What needs to be done: In full and exactly, reproduce the entries below, but omit the pictures.

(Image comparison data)
=-=-=-=-=

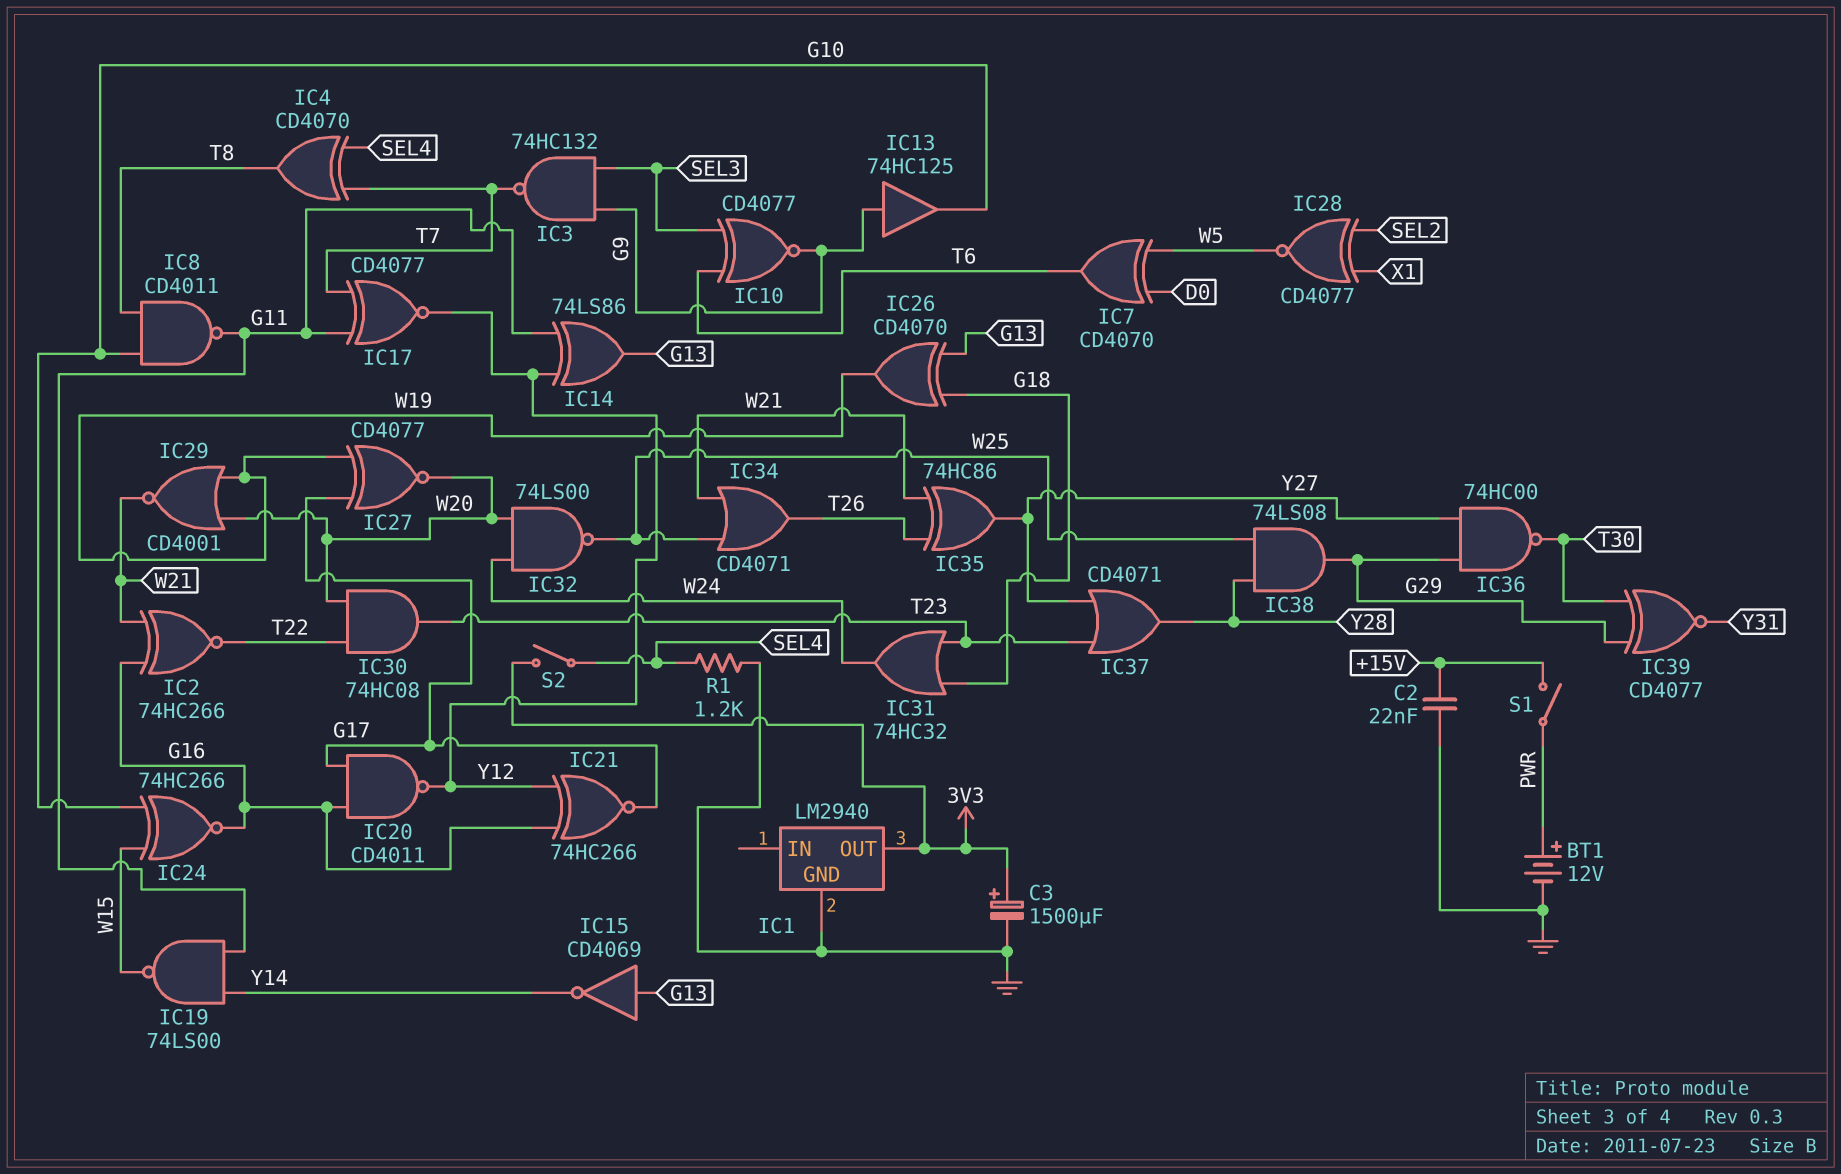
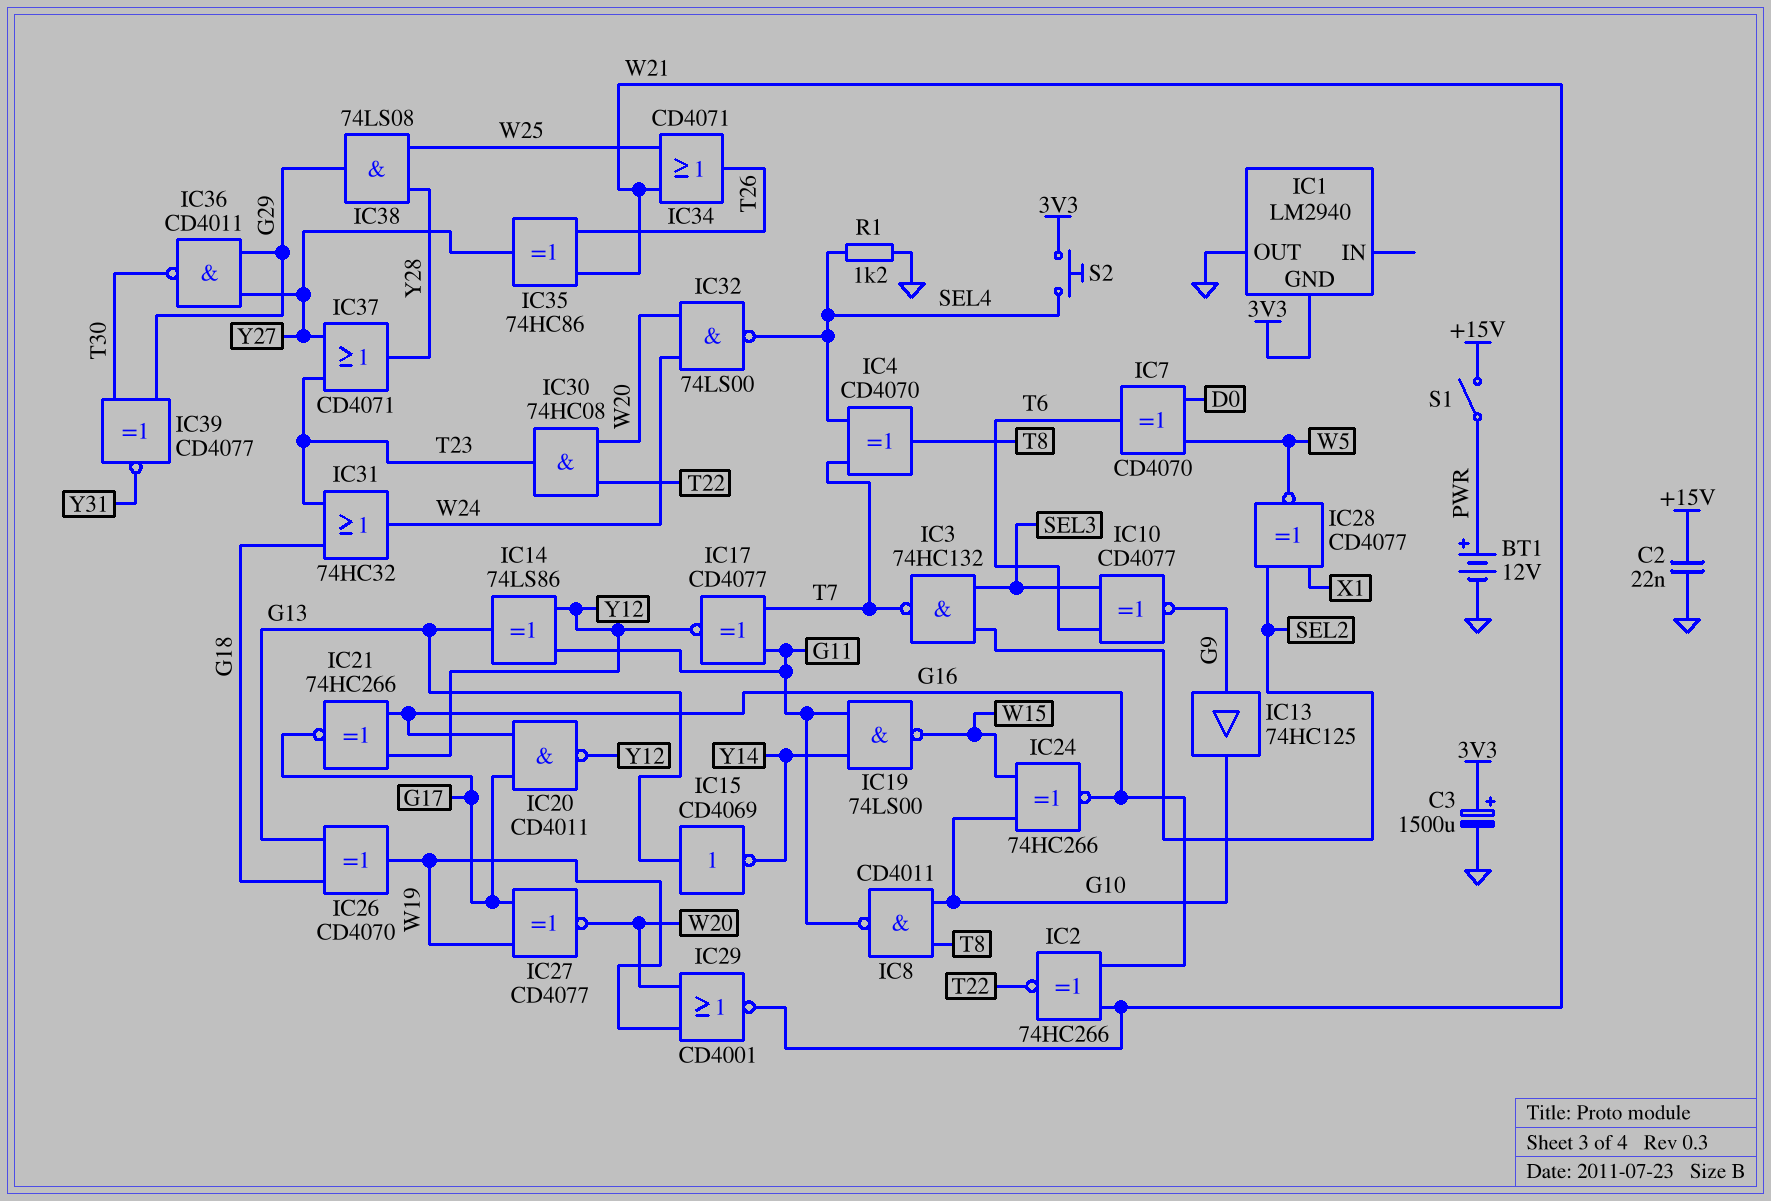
IC1 pin GND: GND -> 3V3
IC1 pin OUT: 3V3 -> GND
IC3: NAND 74HC132 (in G9, in SEL3, out T7) -> NAND 74HC132 (in SEL2, in SEL3, out T7)
IC32: NAND 74LS00 (in W20, in W24, out W25) -> NAND 74LS00 (in W20, in W24, out SEL4)
IC36: NAND 74HC00 (in G29, in Y27, out T30) -> NAND CD4011 (in G29, in Y27, out T30)
S2: switch (3V3, SEL4) -> button (3V3, SEL4)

=-=-=-=-=

Result of the task:
IC1 pin GND: GND -> 3V3
IC1 pin OUT: 3V3 -> GND
IC3: NAND 74HC132 (in G9, in SEL3, out T7) -> NAND 74HC132 (in SEL2, in SEL3, out T7)
IC32: NAND 74LS00 (in W20, in W24, out W25) -> NAND 74LS00 (in W20, in W24, out SEL4)
IC36: NAND 74HC00 (in G29, in Y27, out T30) -> NAND CD4011 (in G29, in Y27, out T30)
S2: switch (3V3, SEL4) -> button (3V3, SEL4)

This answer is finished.